ACTIVITY
A single number is required: how many lines below include the string "none".

[Stored entries]
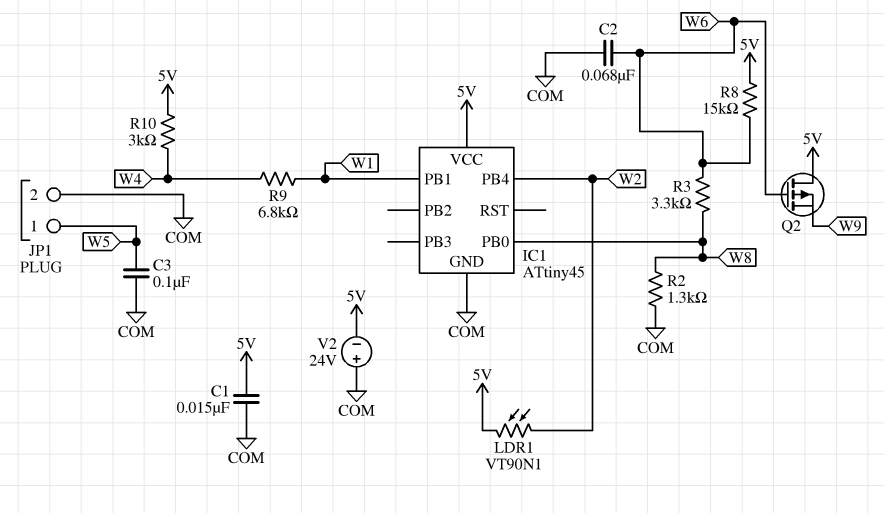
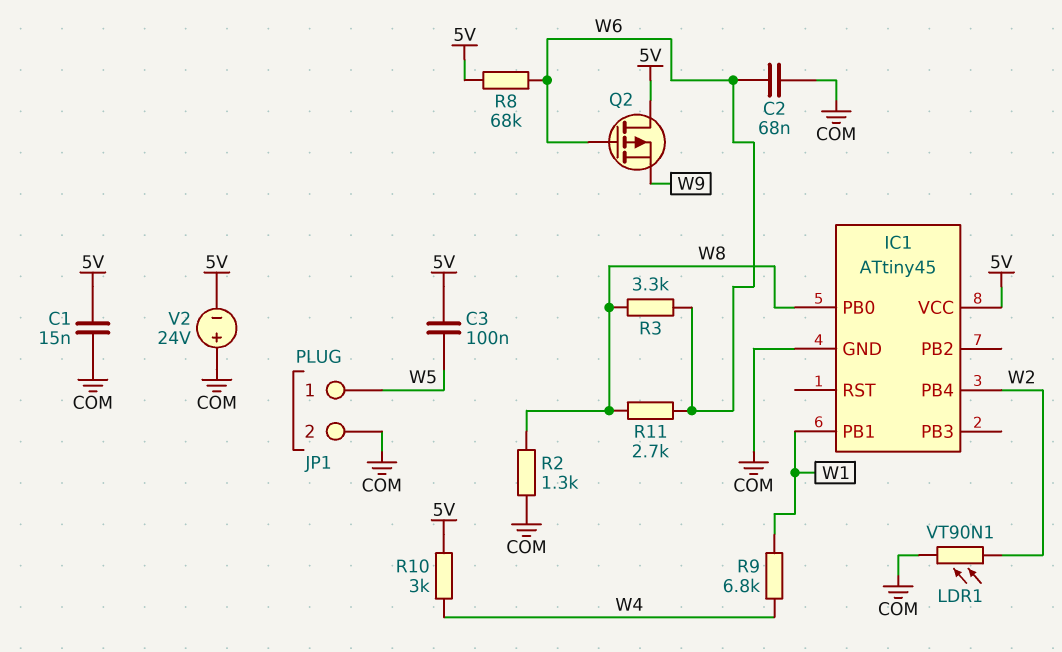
C3: 100nF (COM, W5) -> 100nF (5V, W5)
LDR1: VT90N1 (5V, W2) -> VT90N1 (COM, W2)
R8: 15k (5V, W6) -> 68k (5V, W6)
R11: none -> 2.7k (W6, W8)

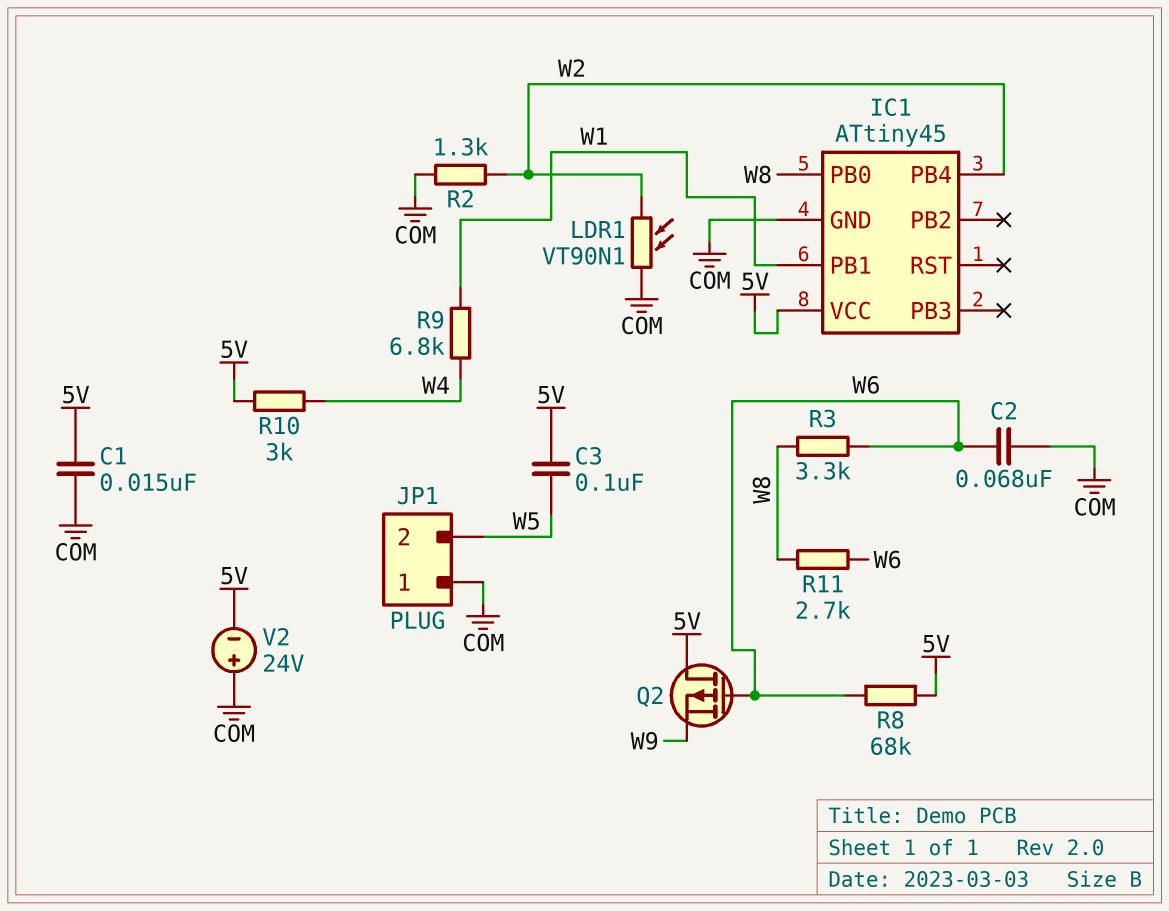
JP1 pin 1: W5 -> COM
JP1 pin 2: COM -> W5
R2: 1.3k (COM, W8) -> 1.3k (COM, W2)

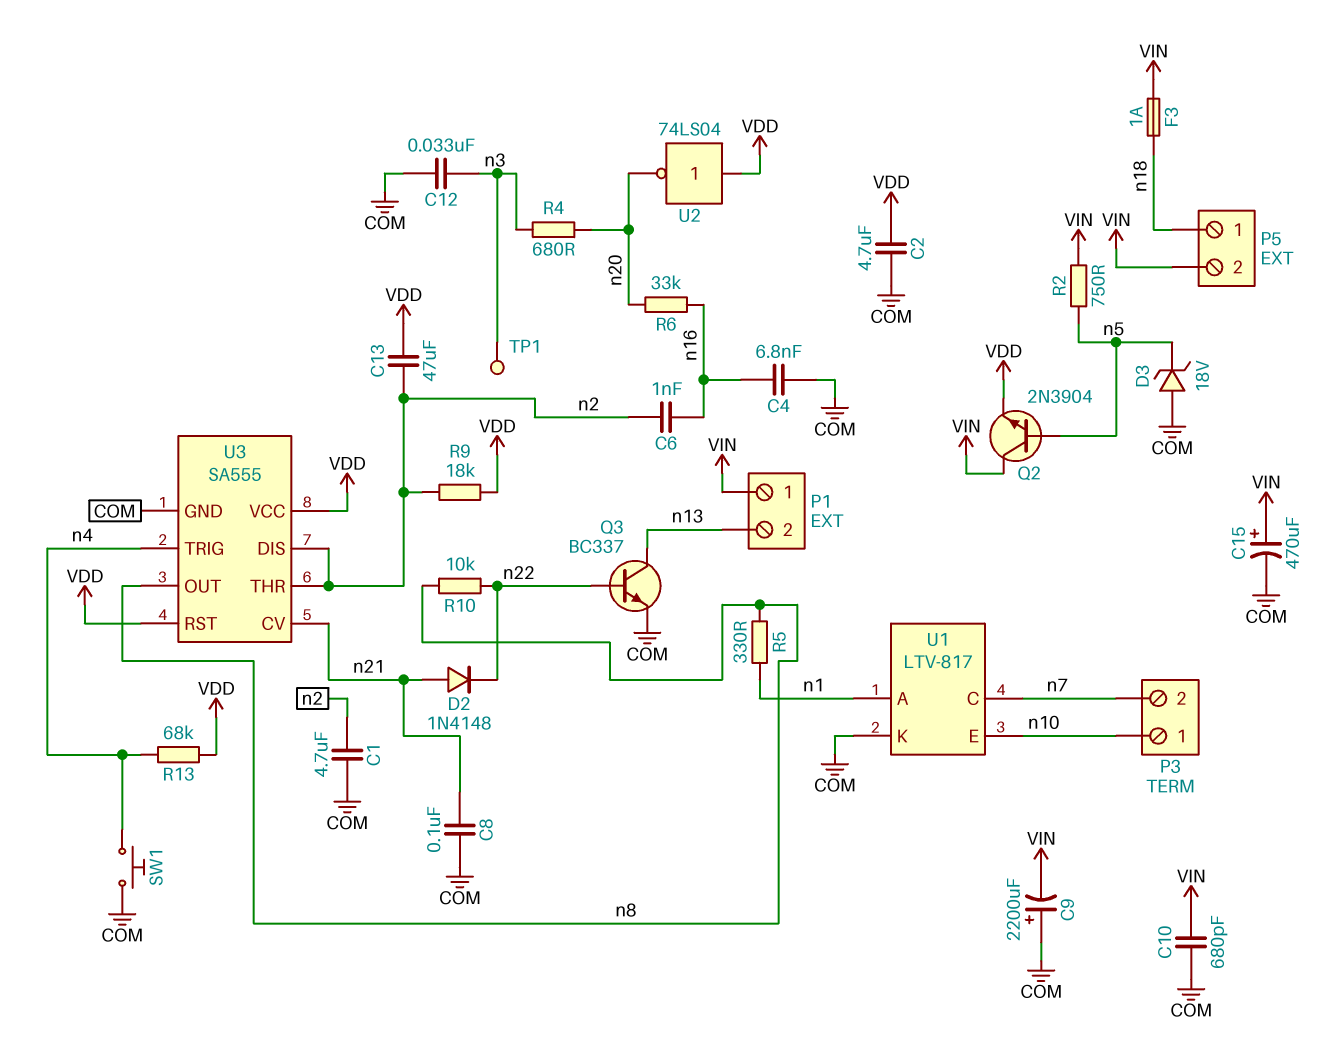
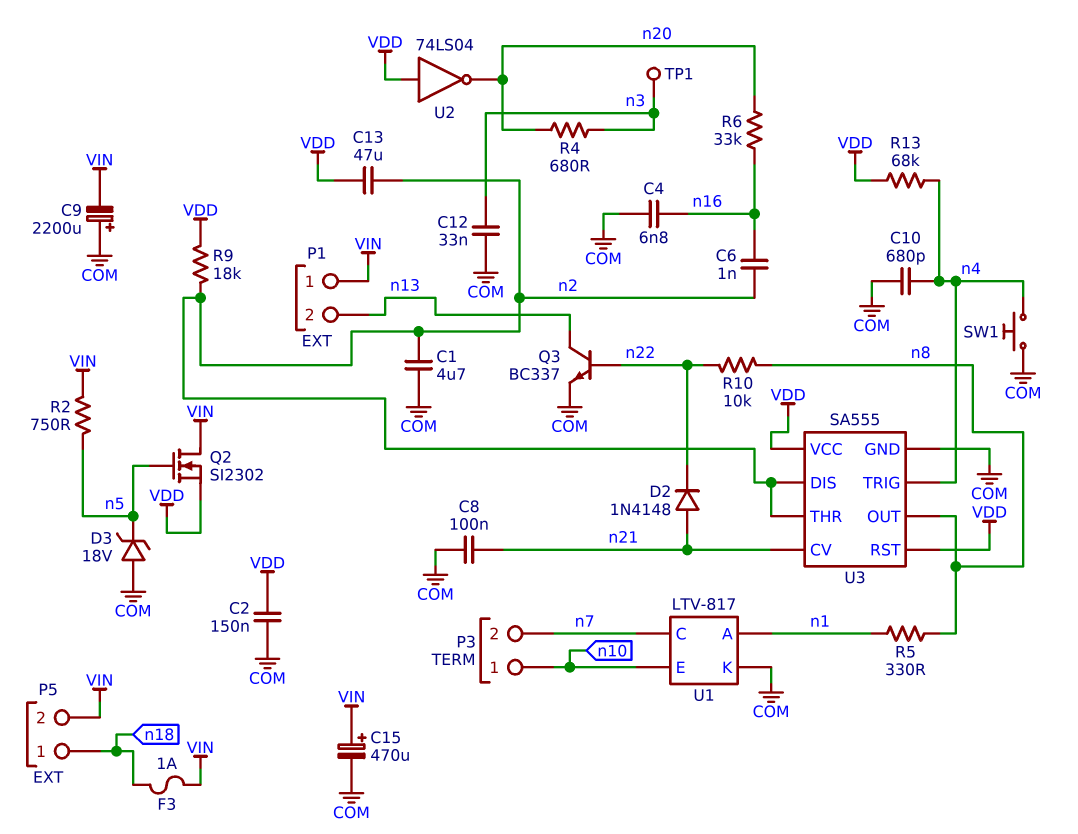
C2: 4.7uF (COM, VDD) -> 150nF (COM, VDD)
C10: 680pF (COM, VIN) -> 680pF (COM, n4)
Q2: NPN 2N3904 (B n5, C VIN, E VDD) -> NMOS SI2302 (G n5, D VIN, S VDD)

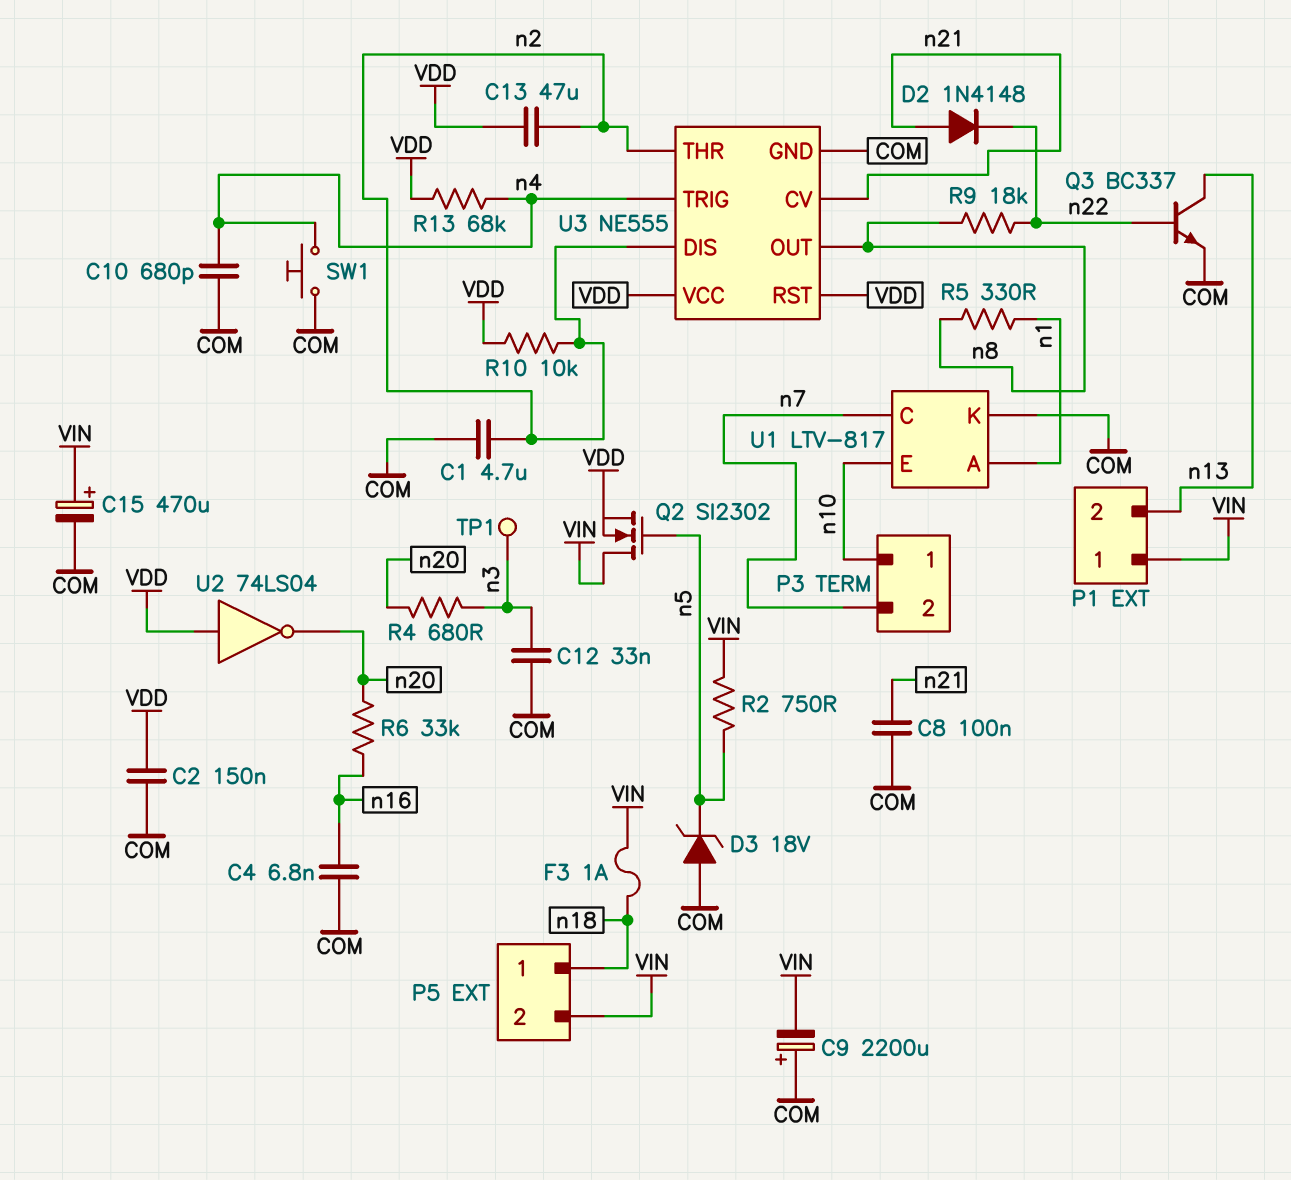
C6: 1nF (n2, n16) -> none
R9: 18k (VDD, n2) -> 18k (n8, n22)
R10: 10k (n8, n22) -> 10k (VDD, n2)
U3: SA555 -> NE555

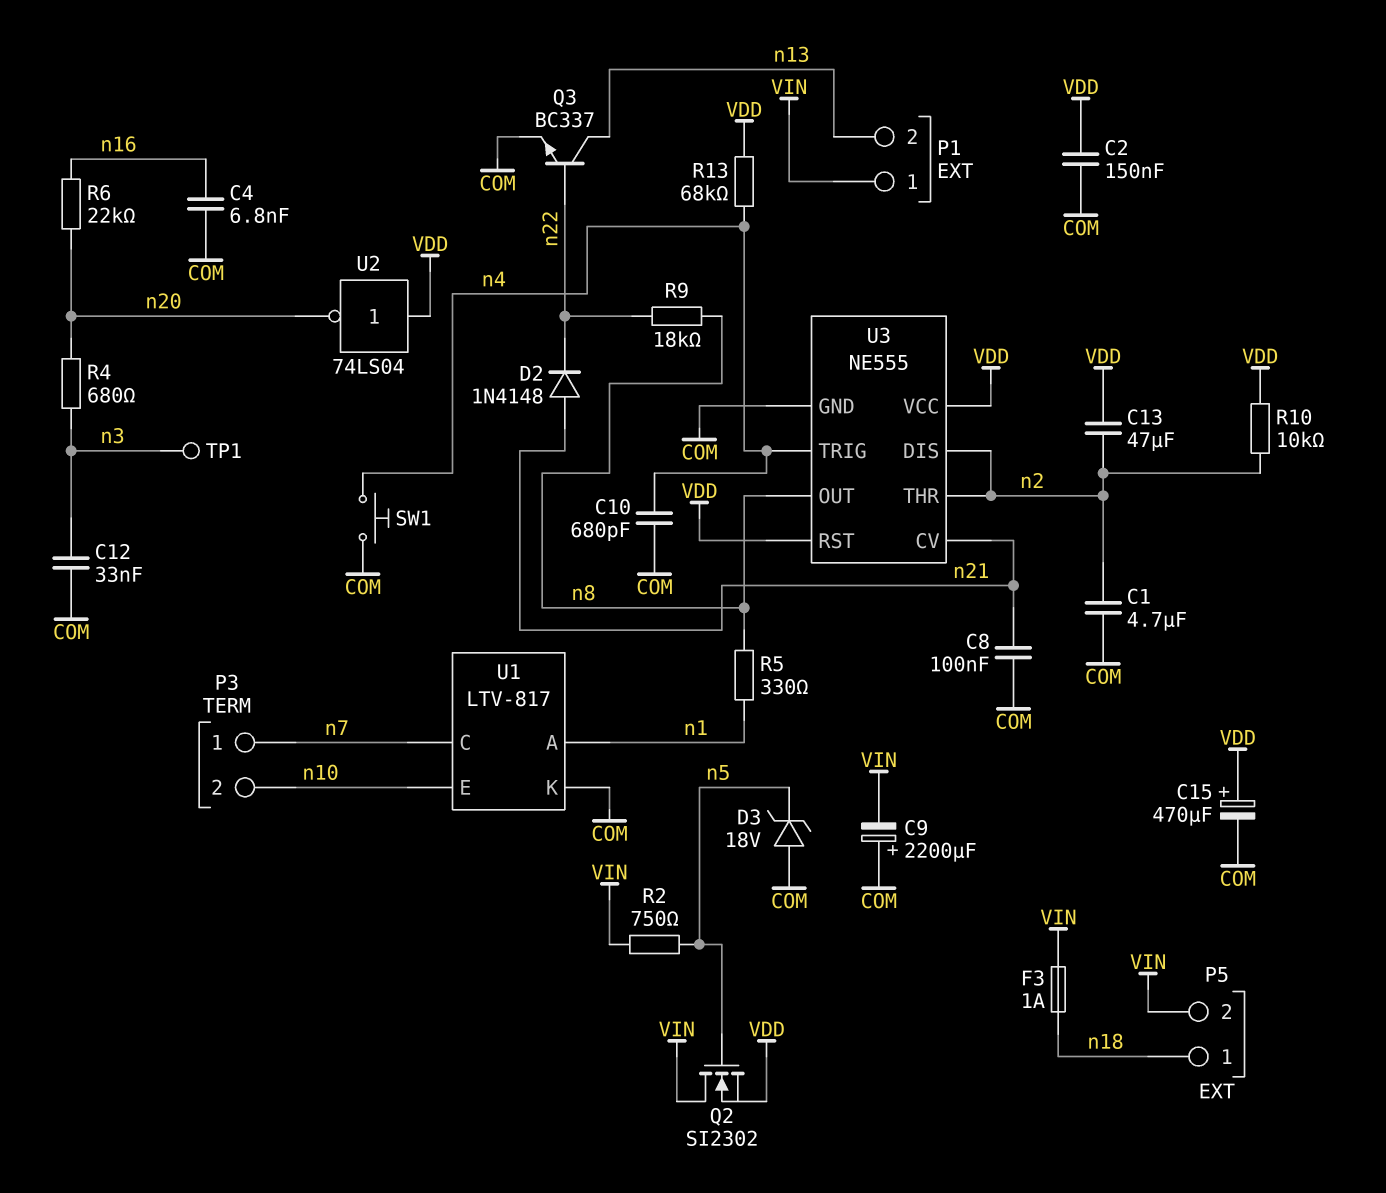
C15: 470uF (plus VIN, minus COM) -> 470uF (plus VDD, minus COM)
P3 pin 1: n10 -> n7
P3 pin 2: n7 -> n10
R6: 33k (n16, n20) -> 22k (n16, n20)

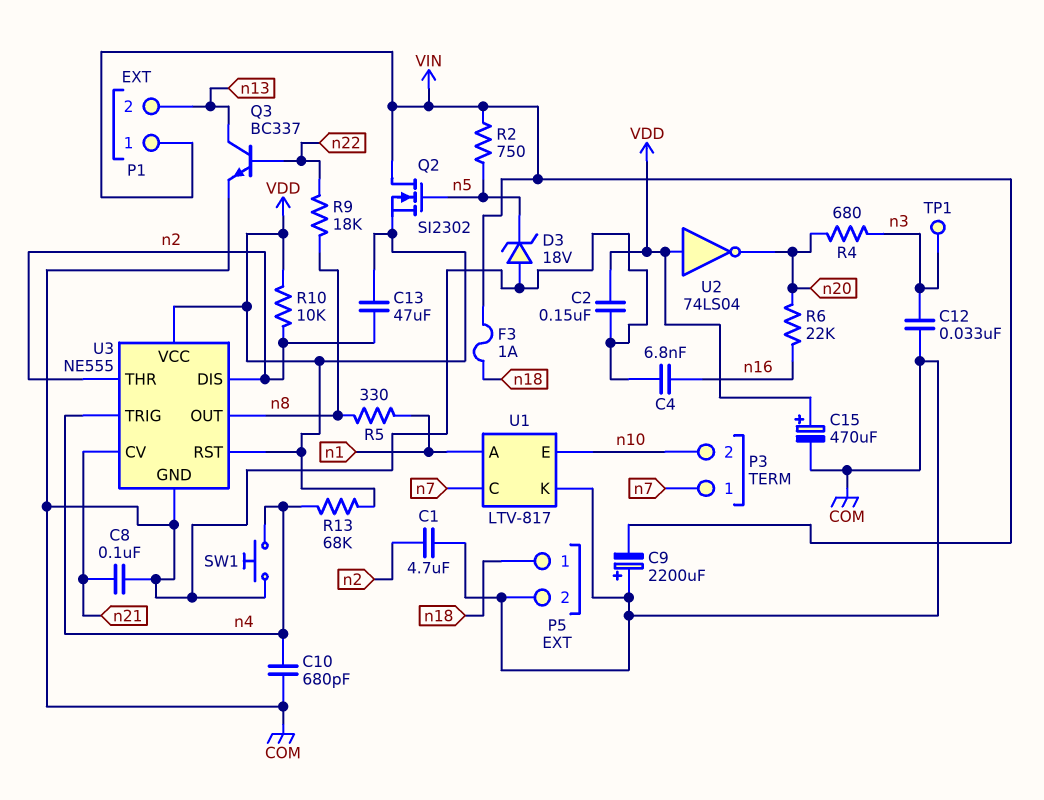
D2: diode 1N4148 (A n21, K n22) -> none
P5 pin 2: VIN -> COM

ANSWER SPACE
3